- [Data supplied]:
================================

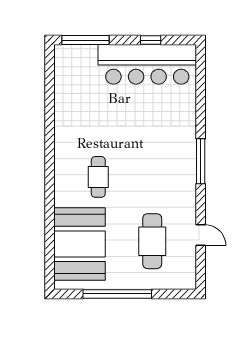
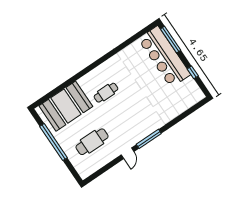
bar counter: (147, 64) -> (164, 57), moved
door: (201, 235) -> (128, 153), moved

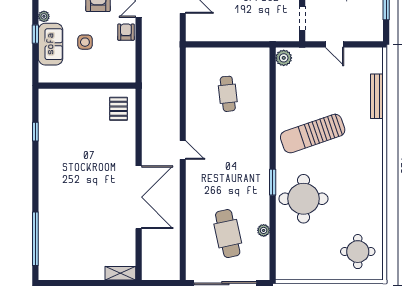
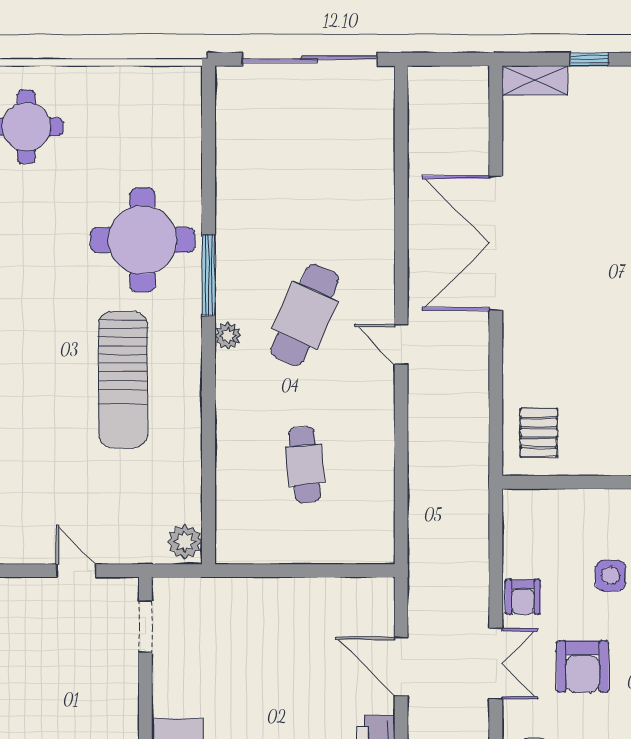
sun lounger: (313, 134) -> (123, 379), turned 109
window: (273, 182) -> (209, 275), width x1.44
plant: (264, 230) -> (228, 336), moved
cafe table: (228, 234) -> (305, 315), moved, turned 36
window: (95, 283) -> (589, 59), added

================================

- [Work to be completed]: All lines above that hold the string "turned" should be copied.

- [Reply]:
sun lounger: (313, 134) -> (123, 379), turned 109
cafe table: (228, 234) -> (305, 315), moved, turned 36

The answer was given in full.